= TASK STATEMENT =
Leaving out the images, repeat all the lines below exactly.

= DATA =
# # #
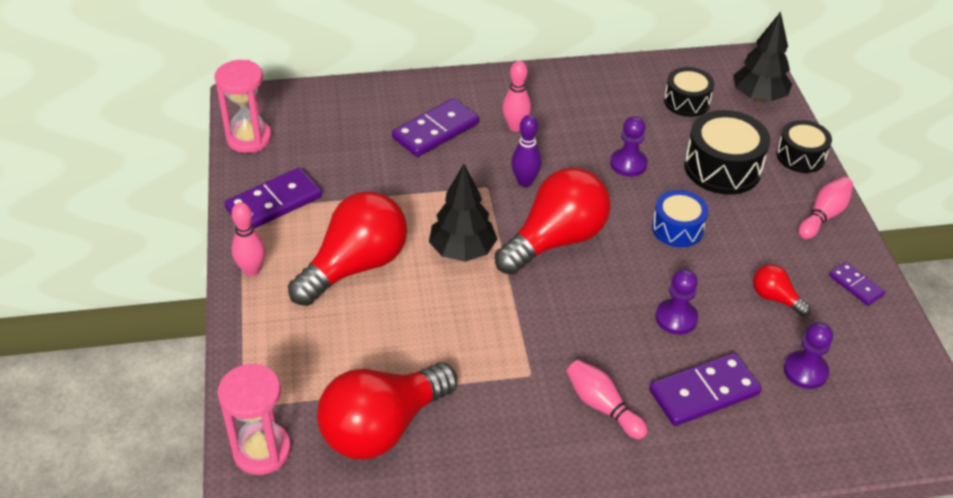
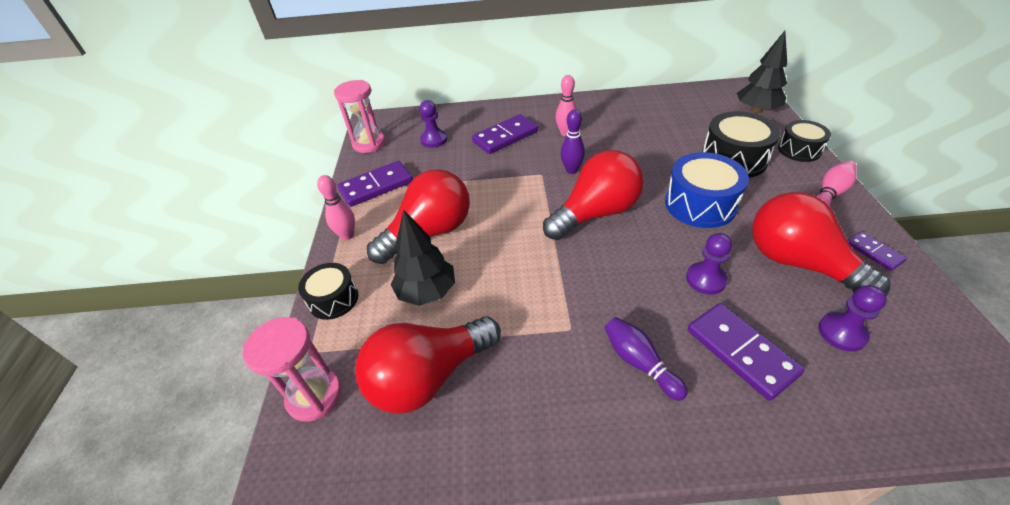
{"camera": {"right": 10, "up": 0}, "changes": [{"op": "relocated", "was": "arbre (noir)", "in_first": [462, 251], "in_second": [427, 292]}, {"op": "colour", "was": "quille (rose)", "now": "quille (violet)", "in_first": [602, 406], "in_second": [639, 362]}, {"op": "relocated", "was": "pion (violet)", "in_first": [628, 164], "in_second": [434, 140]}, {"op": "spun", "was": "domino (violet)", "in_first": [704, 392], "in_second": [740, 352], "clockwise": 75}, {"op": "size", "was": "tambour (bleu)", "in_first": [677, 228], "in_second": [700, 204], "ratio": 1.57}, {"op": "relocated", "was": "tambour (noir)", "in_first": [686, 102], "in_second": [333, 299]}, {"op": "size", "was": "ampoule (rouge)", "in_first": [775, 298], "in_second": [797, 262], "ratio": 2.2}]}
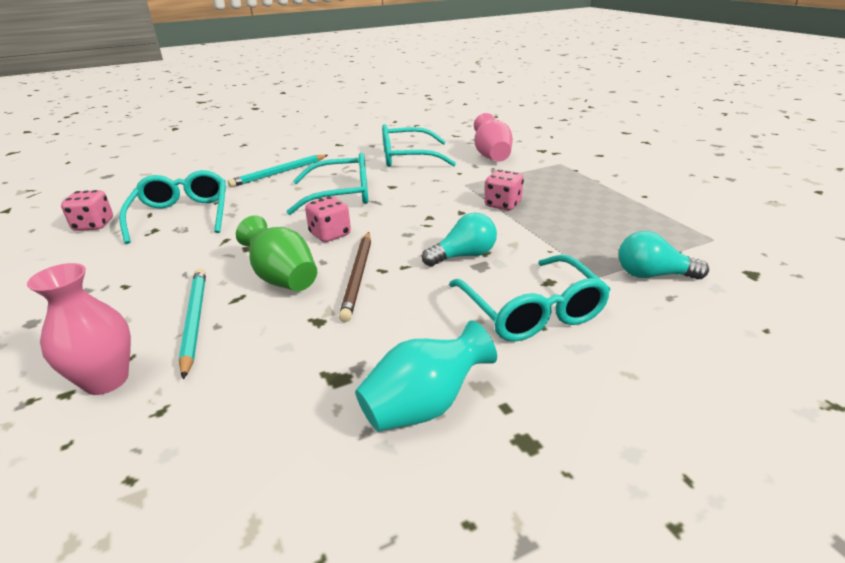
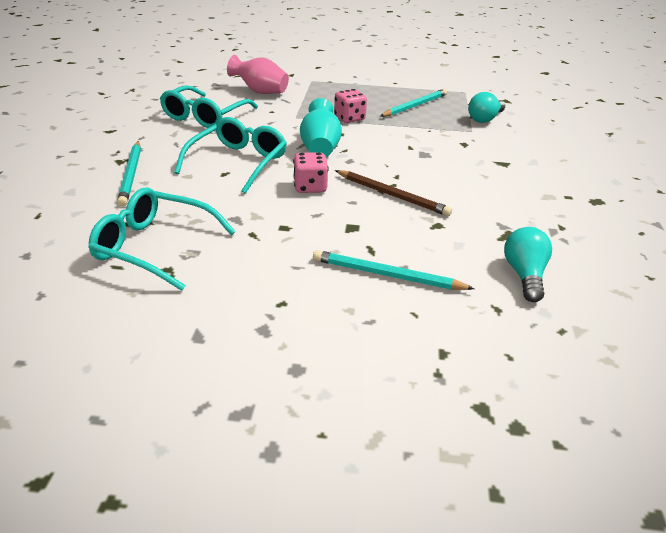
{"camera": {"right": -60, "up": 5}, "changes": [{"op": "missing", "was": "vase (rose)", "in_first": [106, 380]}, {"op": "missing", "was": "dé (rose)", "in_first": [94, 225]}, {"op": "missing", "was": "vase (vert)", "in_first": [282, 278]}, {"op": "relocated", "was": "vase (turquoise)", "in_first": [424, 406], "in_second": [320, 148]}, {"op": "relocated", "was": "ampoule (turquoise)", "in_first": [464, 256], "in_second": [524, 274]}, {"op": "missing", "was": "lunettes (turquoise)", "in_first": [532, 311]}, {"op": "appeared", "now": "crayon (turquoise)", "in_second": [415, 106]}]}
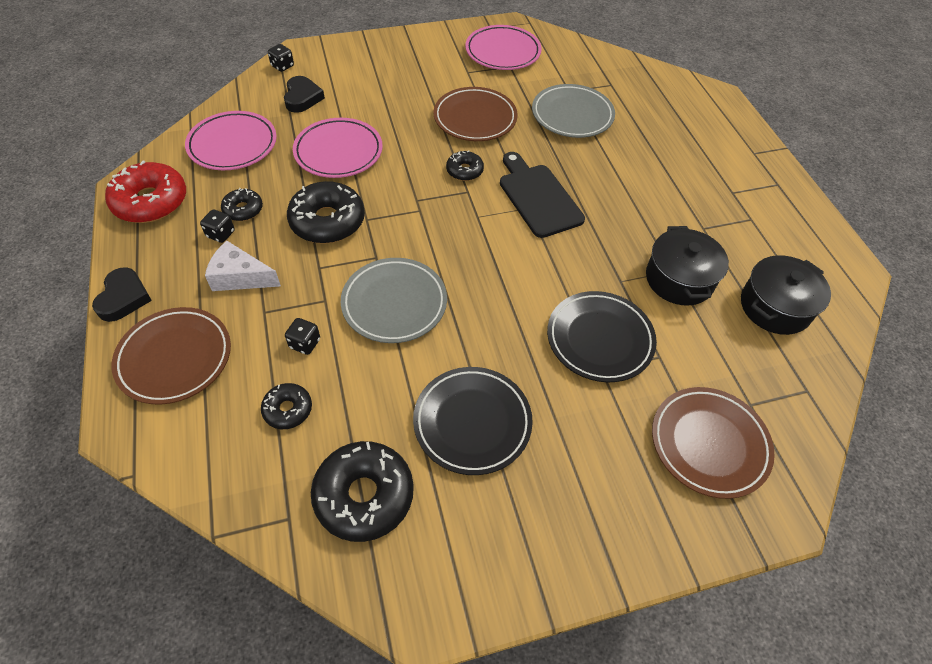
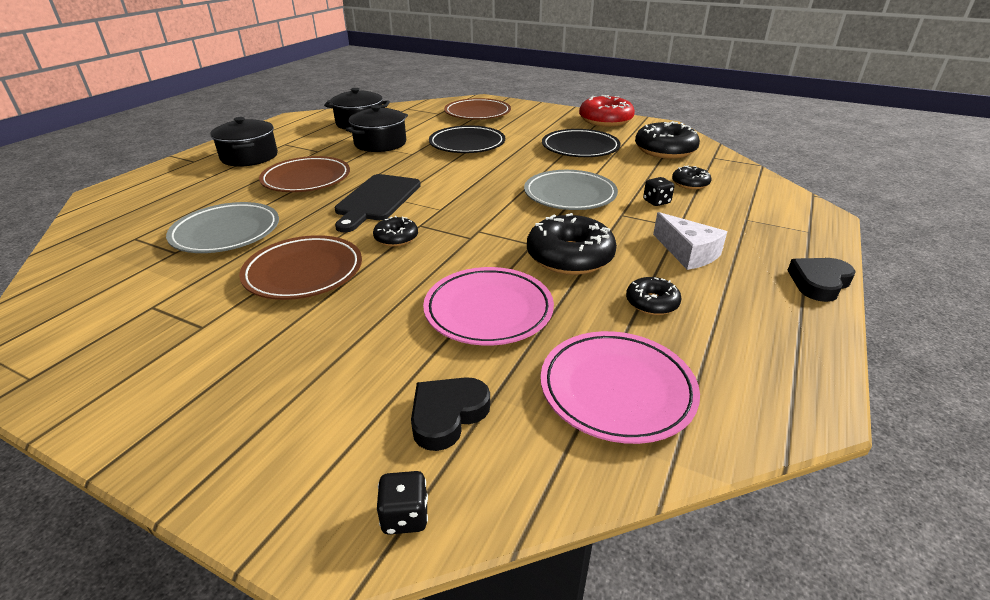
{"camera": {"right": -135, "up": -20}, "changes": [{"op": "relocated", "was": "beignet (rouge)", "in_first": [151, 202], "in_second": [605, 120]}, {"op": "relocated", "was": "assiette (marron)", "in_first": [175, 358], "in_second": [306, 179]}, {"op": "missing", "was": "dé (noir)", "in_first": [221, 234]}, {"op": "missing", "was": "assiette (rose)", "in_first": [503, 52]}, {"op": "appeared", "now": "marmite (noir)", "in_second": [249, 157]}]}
# # #
= ANSWER AREA =
{"camera": {"right": 10, "up": 0}, "changes": [{"op": "relocated", "was": "arbre (noir)", "in_first": [462, 251], "in_second": [427, 292]}, {"op": "colour", "was": "quille (rose)", "now": "quille (violet)", "in_first": [602, 406], "in_second": [639, 362]}, {"op": "relocated", "was": "pion (violet)", "in_first": [628, 164], "in_second": [434, 140]}, {"op": "spun", "was": "domino (violet)", "in_first": [704, 392], "in_second": [740, 352], "clockwise": 75}, {"op": "size", "was": "tambour (bleu)", "in_first": [677, 228], "in_second": [700, 204], "ratio": 1.57}, {"op": "relocated", "was": "tambour (noir)", "in_first": [686, 102], "in_second": [333, 299]}, {"op": "size", "was": "ampoule (rouge)", "in_first": [775, 298], "in_second": [797, 262], "ratio": 2.2}]}
{"camera": {"right": -60, "up": 5}, "changes": [{"op": "missing", "was": "vase (rose)", "in_first": [106, 380]}, {"op": "missing", "was": "dé (rose)", "in_first": [94, 225]}, {"op": "missing", "was": "vase (vert)", "in_first": [282, 278]}, {"op": "relocated", "was": "vase (turquoise)", "in_first": [424, 406], "in_second": [320, 148]}, {"op": "relocated", "was": "ampoule (turquoise)", "in_first": [464, 256], "in_second": [524, 274]}, {"op": "missing", "was": "lunettes (turquoise)", "in_first": [532, 311]}, {"op": "appeared", "now": "crayon (turquoise)", "in_second": [415, 106]}]}
{"camera": {"right": -135, "up": -20}, "changes": [{"op": "relocated", "was": "beignet (rouge)", "in_first": [151, 202], "in_second": [605, 120]}, {"op": "relocated", "was": "assiette (marron)", "in_first": [175, 358], "in_second": [306, 179]}, {"op": "missing", "was": "dé (noir)", "in_first": [221, 234]}, {"op": "missing", "was": "assiette (rose)", "in_first": [503, 52]}, {"op": "appeared", "now": "marmite (noir)", "in_second": [249, 157]}]}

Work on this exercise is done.